Colored object listings:
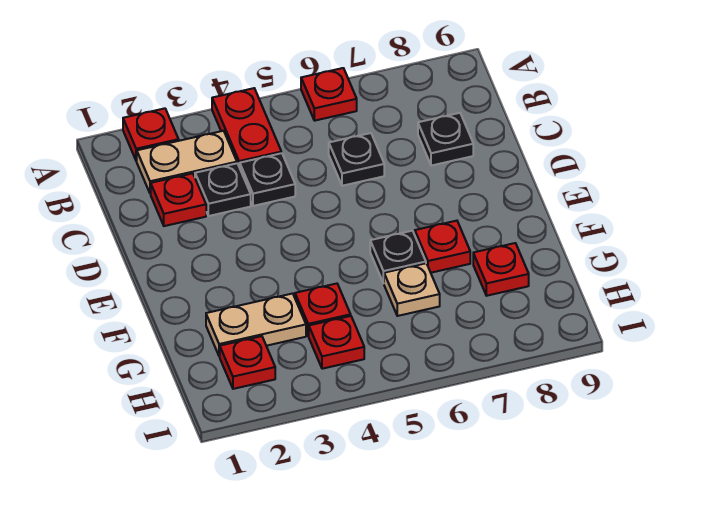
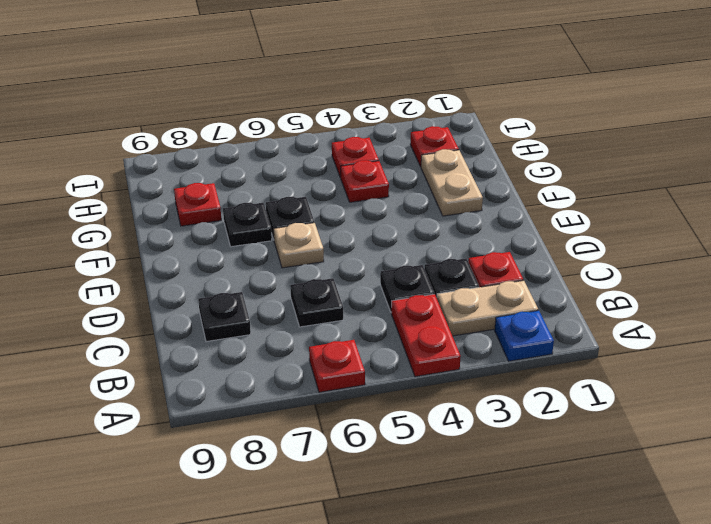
red 1x1 plate [123,108,179,161] -> blue 1x1 plate [495,311,554,361]
red 1x1 plate [415,221,470,273] -> black 1x1 plate [223,203,272,247]
tan 1x2 plate [206,293,306,356] -> tan 1x2 plate turned to [421,149,483,216]
tan 1x1 plate [384,263,440,316] -> tan 1x1 plate moved to [274,223,324,268]

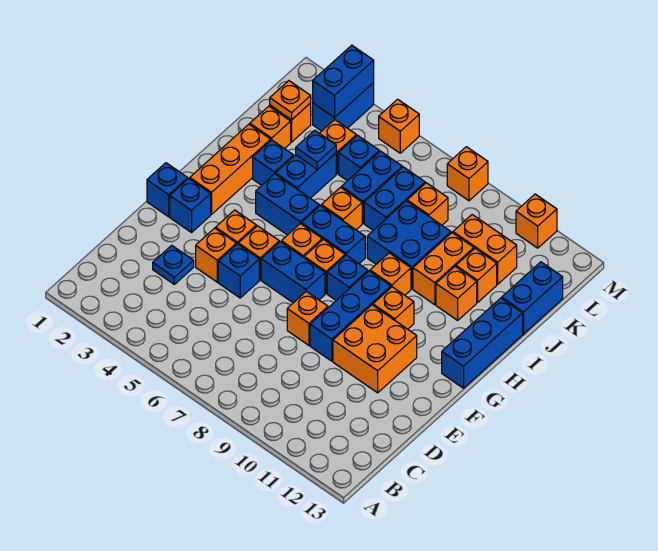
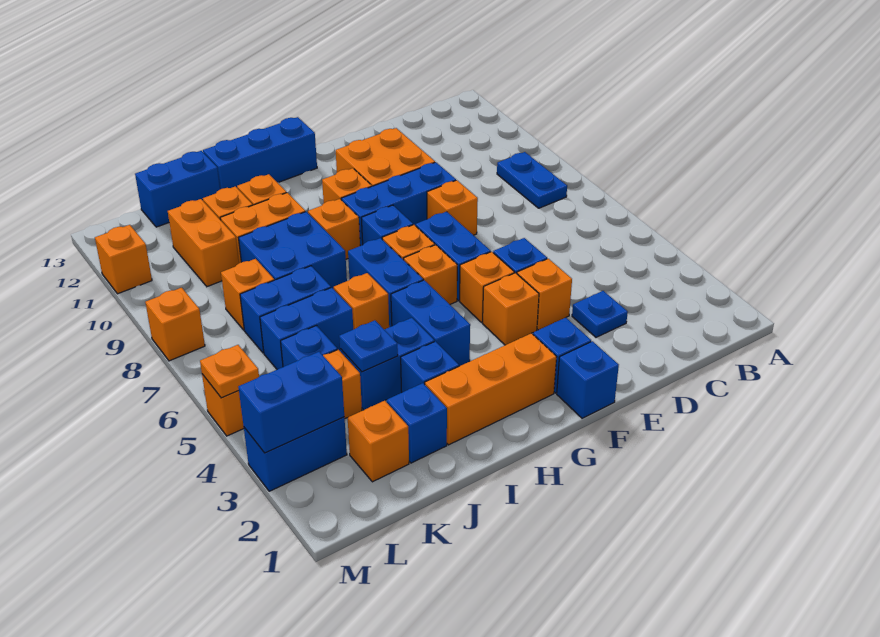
none -> blue 1x2 plate [497,152,567,208]
orange 1x1 brick [250,106,291,149] -> blue 1x1 brick [387,383,447,463]
orange 1x1 plate [270,81,311,120] -> orange 1x1 plate moved to [200,345,259,398]

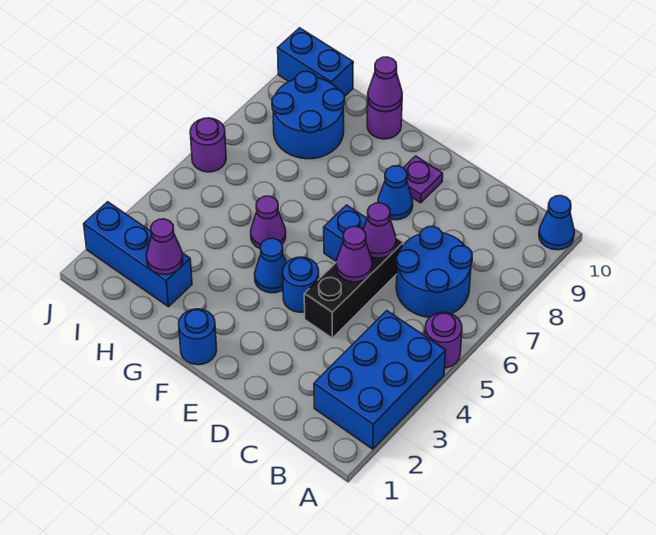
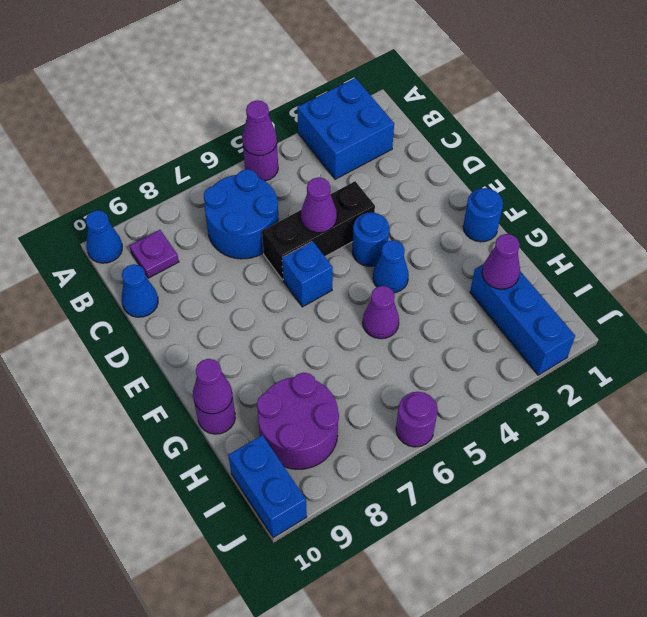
blue 2x3 brick [314,311,446,449] -> blue 2x2 brick [297,78,394,179]
purple 1x1 cone [363,203,396,258] -> purple 1x1 cone moved to [242,100,277,156]
blue 1x1 cone [378,166,413,220] -> blue 1x1 cone moved to [122,264,158,317]
purple 1x1 plate [404,156,443,203] -> purple 1x1 plate moved to [130,230,179,278]
blue 2x2 round brick [272,71,345,159] -> purple 2x2 round brick [257,372,339,469]

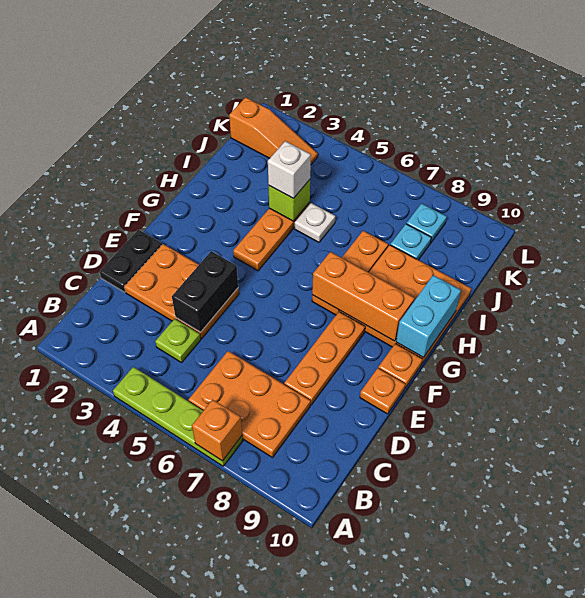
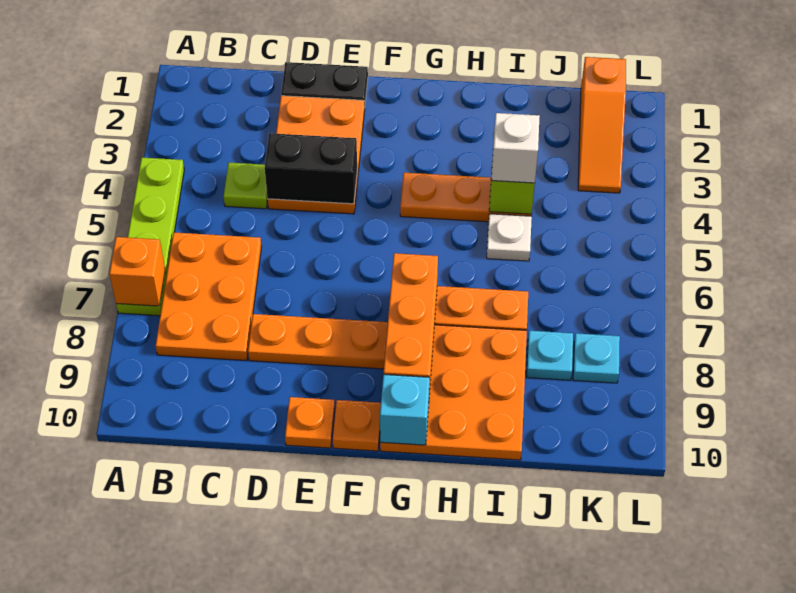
cyan 1x2 brick [396,275,461,358] -> cyan 1x1 brick [380,374,429,445]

■ Your goal ■
All lines above containing the string "orange" are to be collected.

■ Solution ■
orange 1x1 brick [250,106,291,149] -> blue 1x1 brick [387,383,447,463]
orange 1x1 plate [270,81,311,120] -> orange 1x1 plate moved to [200,345,259,398]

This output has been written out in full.